## THE INPUT
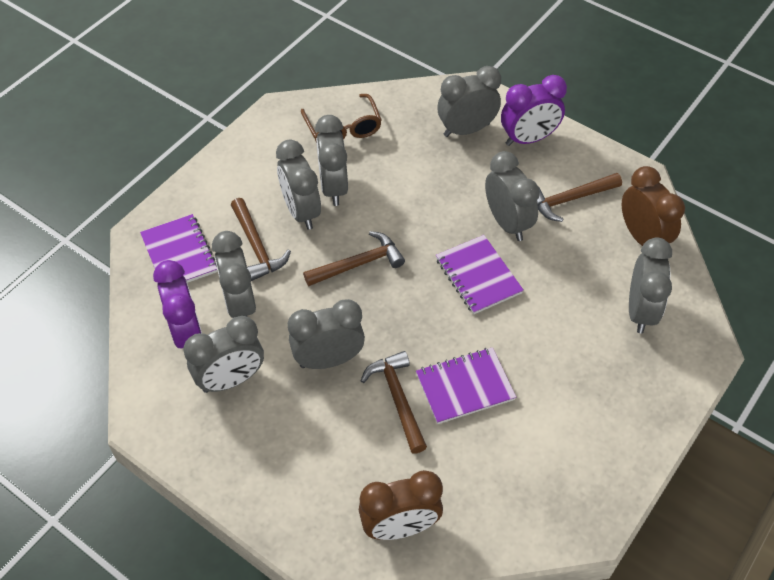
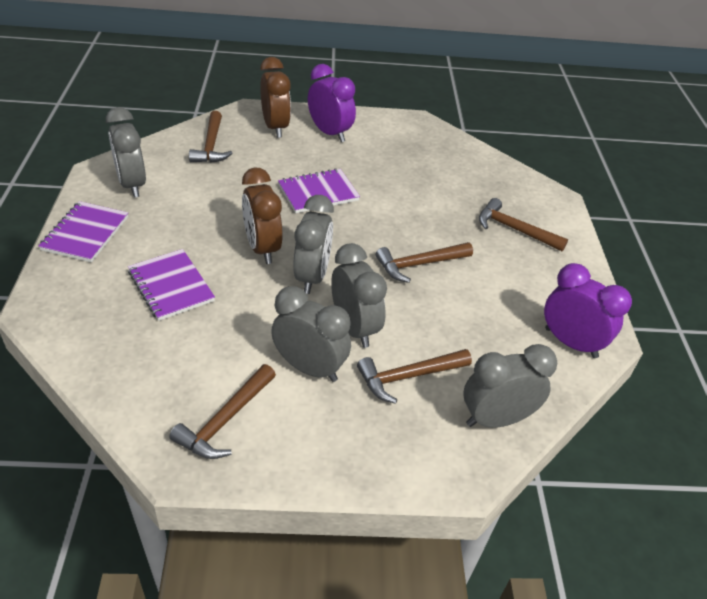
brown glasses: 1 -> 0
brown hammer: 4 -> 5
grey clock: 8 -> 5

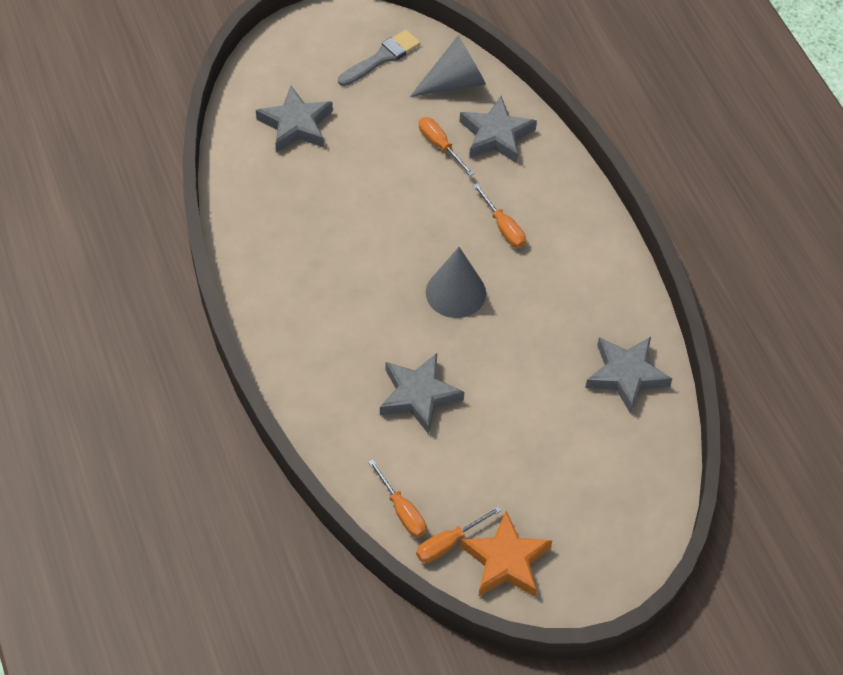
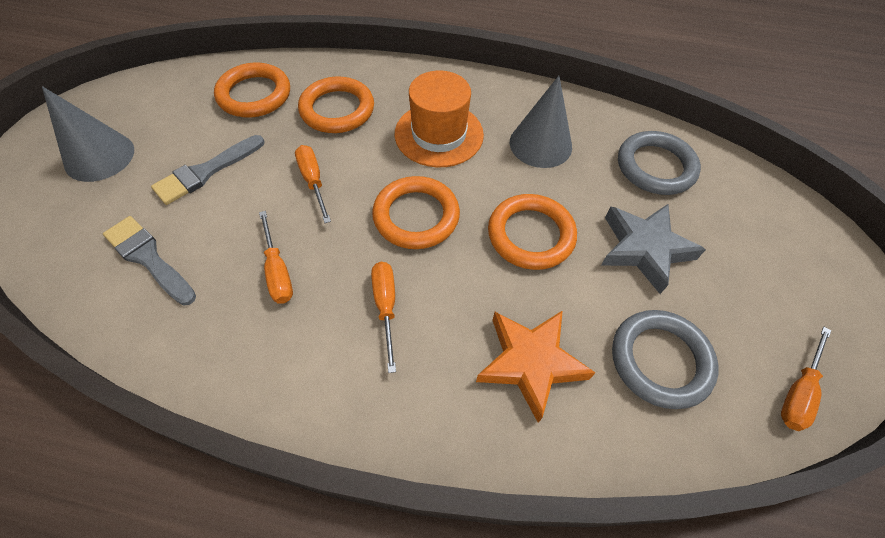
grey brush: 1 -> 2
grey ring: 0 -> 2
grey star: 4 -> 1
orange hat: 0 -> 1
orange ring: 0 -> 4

## WHAT THE EXERCISE ASKS
Return the whole listing, word for word, and leave out every picture.

## EXERCISE RESPONSE
brown glasses: 1 -> 0
brown hammer: 4 -> 5
grey clock: 8 -> 5

grey brush: 1 -> 2
grey ring: 0 -> 2
grey star: 4 -> 1
orange hat: 0 -> 1
orange ring: 0 -> 4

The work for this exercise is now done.